## Dataset entries
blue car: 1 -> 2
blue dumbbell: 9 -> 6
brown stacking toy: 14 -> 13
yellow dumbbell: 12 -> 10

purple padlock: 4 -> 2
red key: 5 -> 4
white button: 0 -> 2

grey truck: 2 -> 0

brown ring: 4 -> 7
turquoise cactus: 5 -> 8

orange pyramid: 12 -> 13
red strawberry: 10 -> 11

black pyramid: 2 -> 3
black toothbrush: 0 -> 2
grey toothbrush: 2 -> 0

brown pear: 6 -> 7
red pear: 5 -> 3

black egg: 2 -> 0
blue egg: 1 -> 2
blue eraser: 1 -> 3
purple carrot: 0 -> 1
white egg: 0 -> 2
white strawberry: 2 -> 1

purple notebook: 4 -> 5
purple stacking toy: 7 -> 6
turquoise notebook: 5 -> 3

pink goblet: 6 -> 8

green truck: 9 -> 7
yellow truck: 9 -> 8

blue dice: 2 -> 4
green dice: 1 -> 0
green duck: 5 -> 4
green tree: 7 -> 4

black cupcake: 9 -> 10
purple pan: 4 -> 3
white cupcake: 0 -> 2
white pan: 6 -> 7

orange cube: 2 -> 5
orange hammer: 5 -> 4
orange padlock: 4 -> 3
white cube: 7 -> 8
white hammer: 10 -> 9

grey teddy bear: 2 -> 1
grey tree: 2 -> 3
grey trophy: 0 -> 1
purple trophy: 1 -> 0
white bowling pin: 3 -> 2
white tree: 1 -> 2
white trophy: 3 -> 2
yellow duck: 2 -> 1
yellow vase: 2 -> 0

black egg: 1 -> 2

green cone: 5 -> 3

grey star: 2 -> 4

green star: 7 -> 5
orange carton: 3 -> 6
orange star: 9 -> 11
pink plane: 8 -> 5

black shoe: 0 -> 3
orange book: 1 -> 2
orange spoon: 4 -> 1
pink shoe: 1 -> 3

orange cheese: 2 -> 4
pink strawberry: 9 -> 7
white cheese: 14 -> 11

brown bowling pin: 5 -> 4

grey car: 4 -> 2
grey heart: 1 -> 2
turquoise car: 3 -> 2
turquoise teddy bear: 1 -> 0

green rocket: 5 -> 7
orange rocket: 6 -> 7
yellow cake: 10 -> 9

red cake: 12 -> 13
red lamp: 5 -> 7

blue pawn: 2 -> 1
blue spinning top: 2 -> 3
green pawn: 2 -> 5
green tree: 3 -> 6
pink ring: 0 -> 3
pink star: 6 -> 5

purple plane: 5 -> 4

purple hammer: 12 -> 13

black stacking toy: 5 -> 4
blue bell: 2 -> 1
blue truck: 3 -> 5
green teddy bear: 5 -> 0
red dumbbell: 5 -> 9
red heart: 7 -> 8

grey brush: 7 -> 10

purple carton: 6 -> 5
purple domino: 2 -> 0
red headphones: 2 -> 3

## Exercise goal
Every entry must appear in the answer, reproduced exactly.

## Answer box
blue car: 1 -> 2
blue dumbbell: 9 -> 6
brown stacking toy: 14 -> 13
yellow dumbbell: 12 -> 10

purple padlock: 4 -> 2
red key: 5 -> 4
white button: 0 -> 2

grey truck: 2 -> 0

brown ring: 4 -> 7
turquoise cactus: 5 -> 8

orange pyramid: 12 -> 13
red strawberry: 10 -> 11

black pyramid: 2 -> 3
black toothbrush: 0 -> 2
grey toothbrush: 2 -> 0

brown pear: 6 -> 7
red pear: 5 -> 3

black egg: 2 -> 0
blue egg: 1 -> 2
blue eraser: 1 -> 3
purple carrot: 0 -> 1
white egg: 0 -> 2
white strawberry: 2 -> 1

purple notebook: 4 -> 5
purple stacking toy: 7 -> 6
turquoise notebook: 5 -> 3

pink goblet: 6 -> 8

green truck: 9 -> 7
yellow truck: 9 -> 8

blue dice: 2 -> 4
green dice: 1 -> 0
green duck: 5 -> 4
green tree: 7 -> 4

black cupcake: 9 -> 10
purple pan: 4 -> 3
white cupcake: 0 -> 2
white pan: 6 -> 7

orange cube: 2 -> 5
orange hammer: 5 -> 4
orange padlock: 4 -> 3
white cube: 7 -> 8
white hammer: 10 -> 9

grey teddy bear: 2 -> 1
grey tree: 2 -> 3
grey trophy: 0 -> 1
purple trophy: 1 -> 0
white bowling pin: 3 -> 2
white tree: 1 -> 2
white trophy: 3 -> 2
yellow duck: 2 -> 1
yellow vase: 2 -> 0

black egg: 1 -> 2

green cone: 5 -> 3

grey star: 2 -> 4

green star: 7 -> 5
orange carton: 3 -> 6
orange star: 9 -> 11
pink plane: 8 -> 5

black shoe: 0 -> 3
orange book: 1 -> 2
orange spoon: 4 -> 1
pink shoe: 1 -> 3

orange cheese: 2 -> 4
pink strawberry: 9 -> 7
white cheese: 14 -> 11

brown bowling pin: 5 -> 4

grey car: 4 -> 2
grey heart: 1 -> 2
turquoise car: 3 -> 2
turquoise teddy bear: 1 -> 0

green rocket: 5 -> 7
orange rocket: 6 -> 7
yellow cake: 10 -> 9

red cake: 12 -> 13
red lamp: 5 -> 7

blue pawn: 2 -> 1
blue spinning top: 2 -> 3
green pawn: 2 -> 5
green tree: 3 -> 6
pink ring: 0 -> 3
pink star: 6 -> 5

purple plane: 5 -> 4

purple hammer: 12 -> 13

black stacking toy: 5 -> 4
blue bell: 2 -> 1
blue truck: 3 -> 5
green teddy bear: 5 -> 0
red dumbbell: 5 -> 9
red heart: 7 -> 8

grey brush: 7 -> 10

purple carton: 6 -> 5
purple domino: 2 -> 0
red headphones: 2 -> 3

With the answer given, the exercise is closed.